> [Directive]: Within the material below, how many lines carry the word "degrees"? Answer with a single number.

> [Data]:

****************

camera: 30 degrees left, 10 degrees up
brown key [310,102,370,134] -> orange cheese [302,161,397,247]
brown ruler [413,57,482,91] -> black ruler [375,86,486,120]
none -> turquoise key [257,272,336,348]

****************

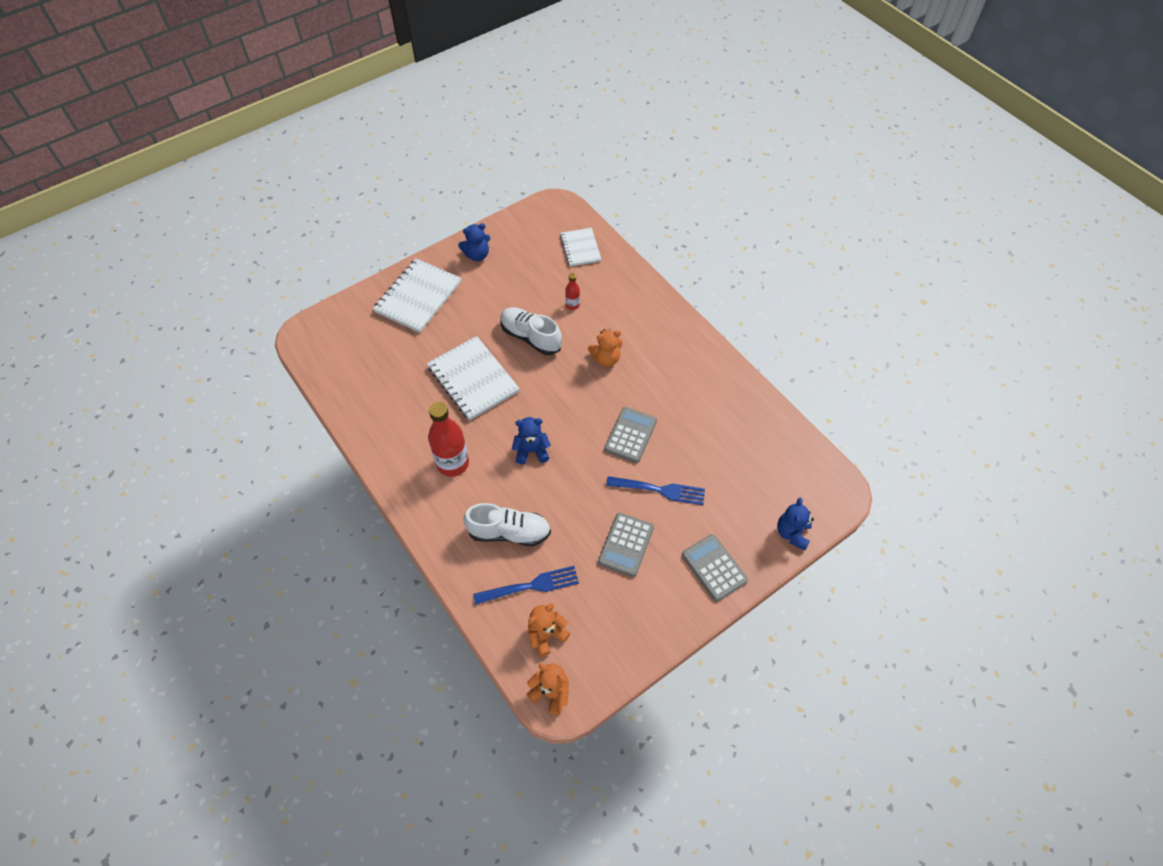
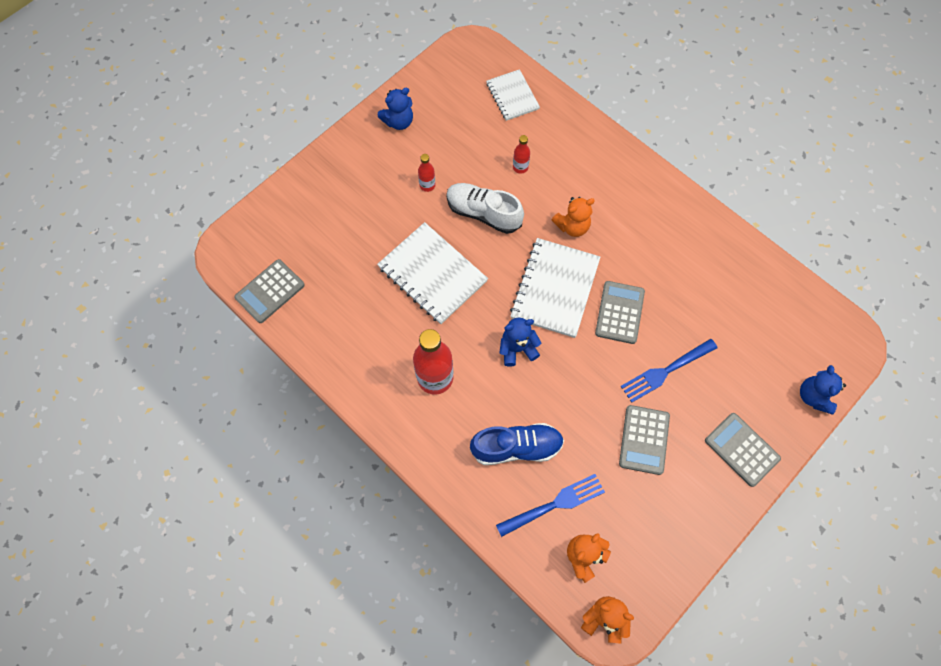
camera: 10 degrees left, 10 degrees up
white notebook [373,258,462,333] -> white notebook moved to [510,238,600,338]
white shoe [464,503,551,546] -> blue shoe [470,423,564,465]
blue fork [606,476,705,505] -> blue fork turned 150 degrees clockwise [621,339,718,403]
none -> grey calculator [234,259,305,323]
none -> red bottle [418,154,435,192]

****************

> [Result]: 3